- [Exercise aim]
Exactly as written, output each of the lines below, with no images.

- [Supplied data]
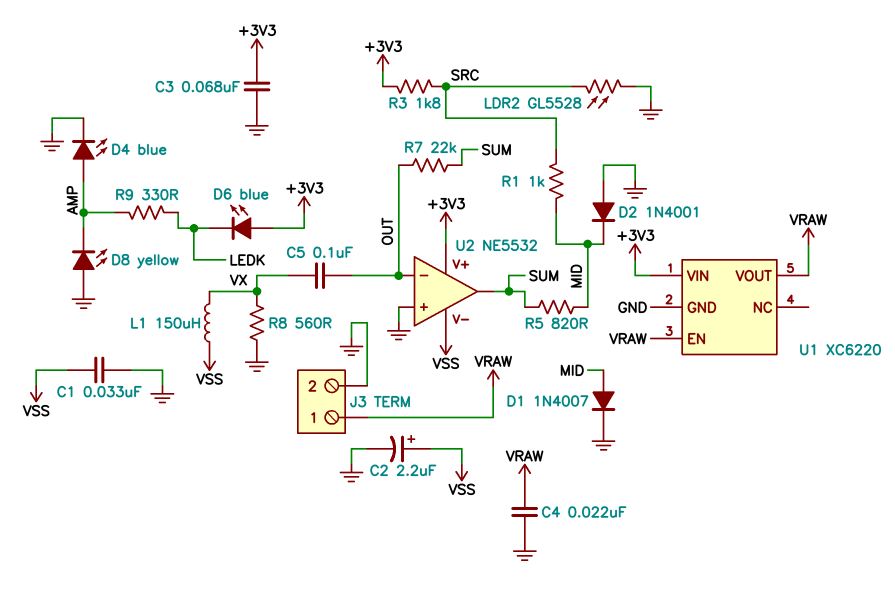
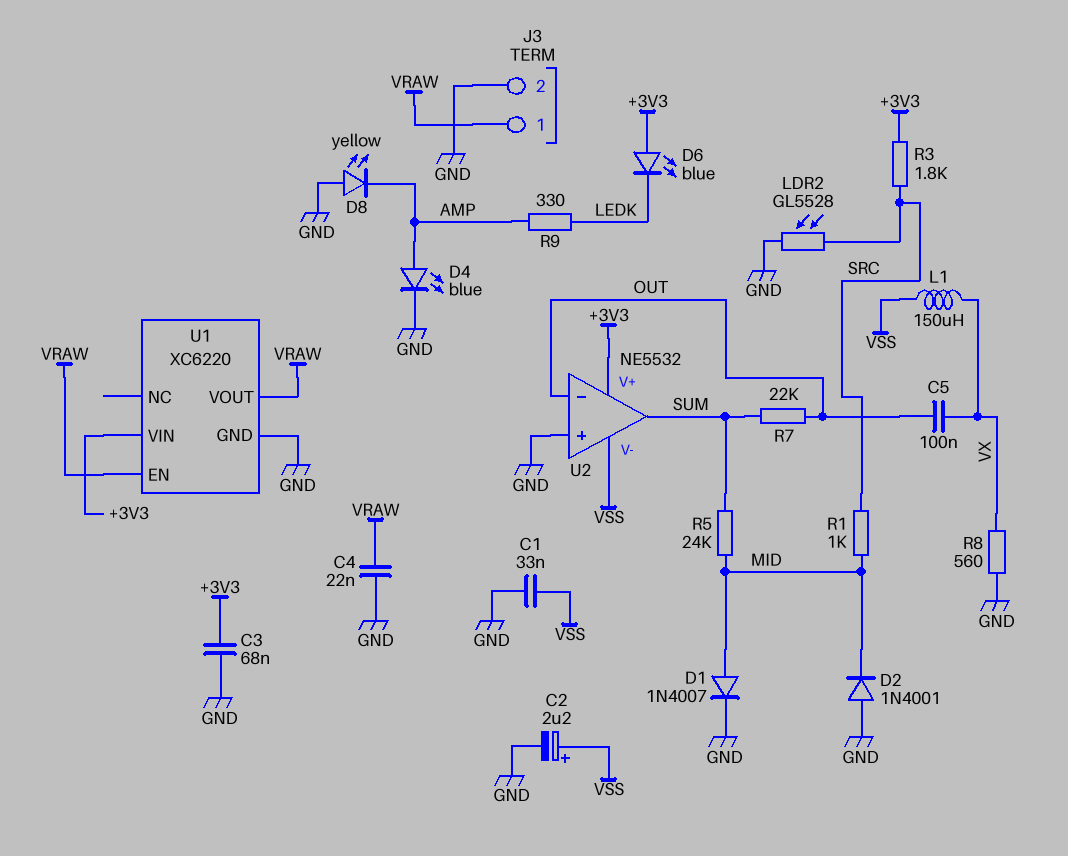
R5: 820 (MID, SUM) -> 24k (MID, SUM)

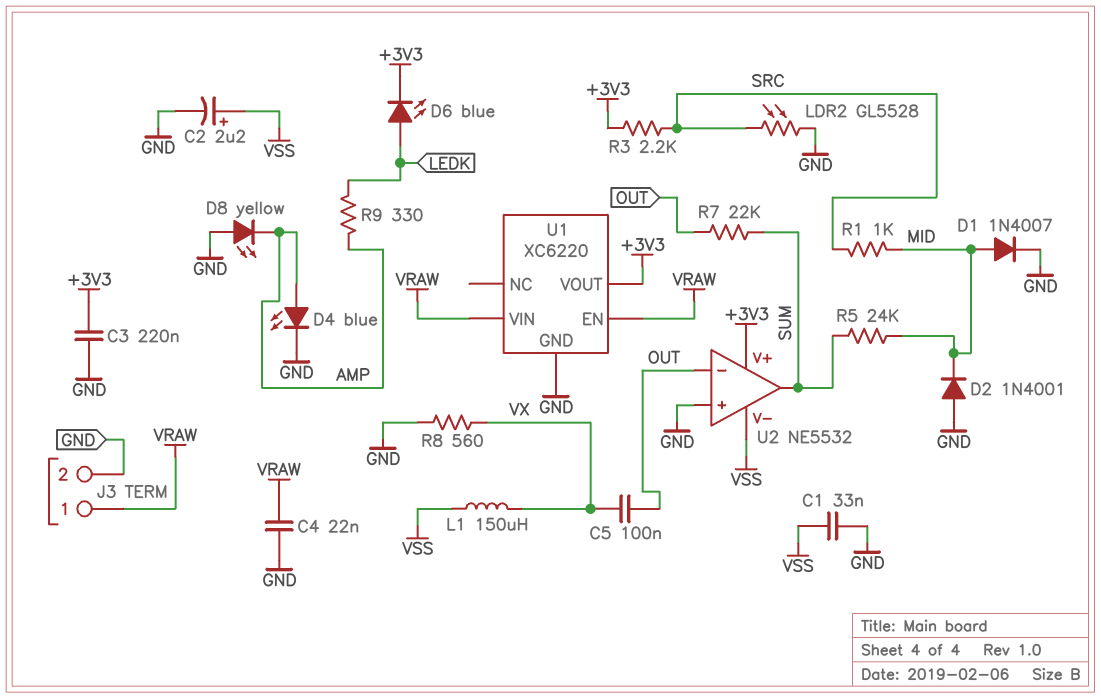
C3: 68nF (+3V3, GND) -> 220nF (+3V3, GND)
D6: LED blue (A +3V3, K LEDK) -> LED blue (A LEDK, K +3V3)
R3: 1.8k (+3V3, SRC) -> 2.2k (+3V3, SRC)
U1 pin VIN: +3V3 -> VRAW
U1 pin VOUT: VRAW -> +3V3

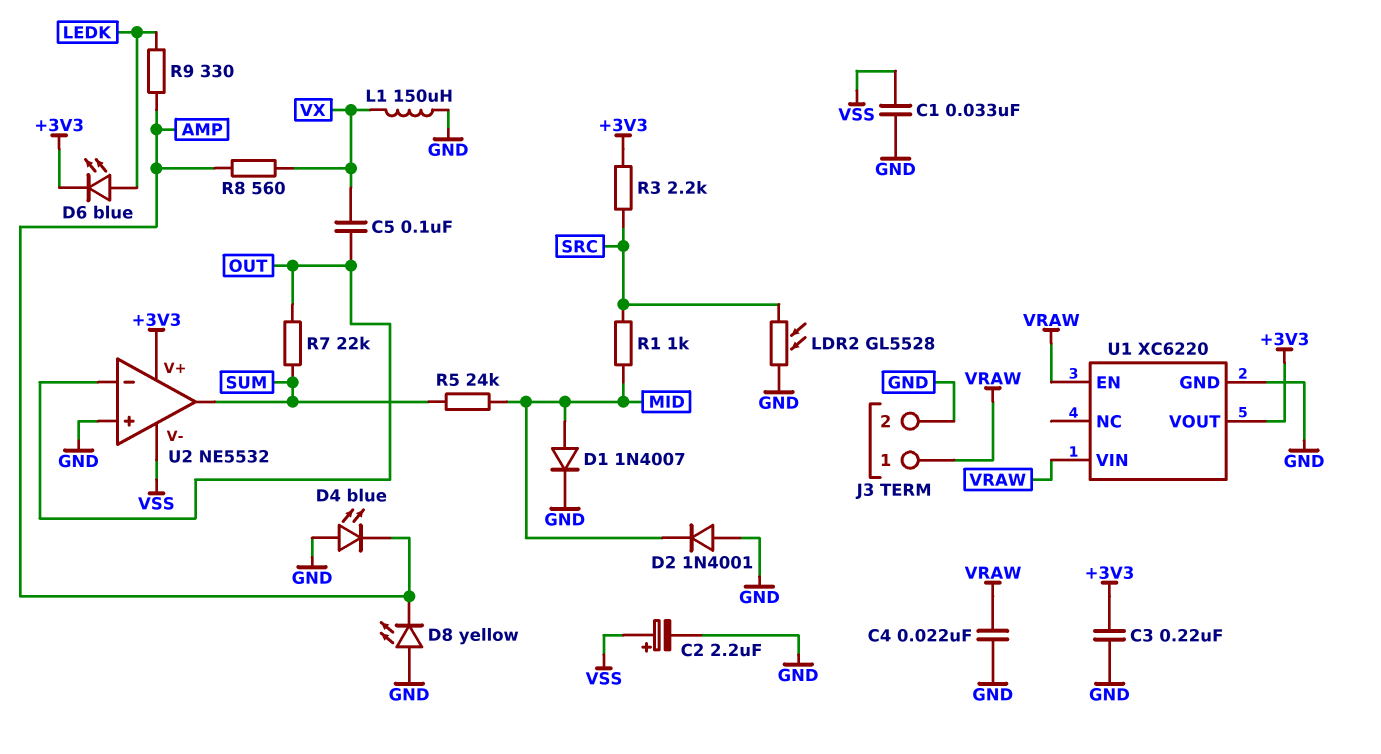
D4: LED blue (A AMP, K GND) -> LED blue (A GND, K AMP)
L1: 150uH (VSS, VX) -> 150uH (GND, VX)
R8: 560 (GND, VX) -> 560 (AMP, VX)

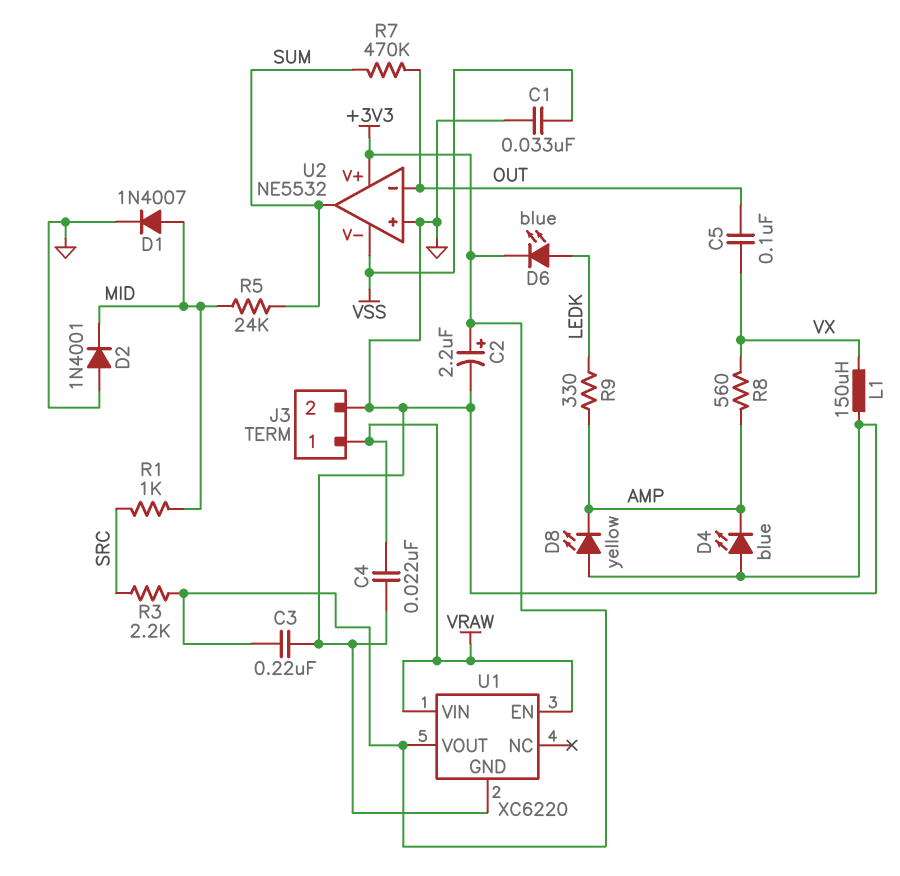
C2: 2.2uF (plus VSS, minus GND) -> 2.2uF (plus +3V3, minus GND)
LDR2: GL5528 (GND, SRC) -> none
R7: 22k (OUT, SUM) -> 470k (OUT, SUM)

- [Reply to the exercise]
R5: 820 (MID, SUM) -> 24k (MID, SUM)

C3: 68nF (+3V3, GND) -> 220nF (+3V3, GND)
D6: LED blue (A +3V3, K LEDK) -> LED blue (A LEDK, K +3V3)
R3: 1.8k (+3V3, SRC) -> 2.2k (+3V3, SRC)
U1 pin VIN: +3V3 -> VRAW
U1 pin VOUT: VRAW -> +3V3

D4: LED blue (A AMP, K GND) -> LED blue (A GND, K AMP)
L1: 150uH (VSS, VX) -> 150uH (GND, VX)
R8: 560 (GND, VX) -> 560 (AMP, VX)

C2: 2.2uF (plus VSS, minus GND) -> 2.2uF (plus +3V3, minus GND)
LDR2: GL5528 (GND, SRC) -> none
R7: 22k (OUT, SUM) -> 470k (OUT, SUM)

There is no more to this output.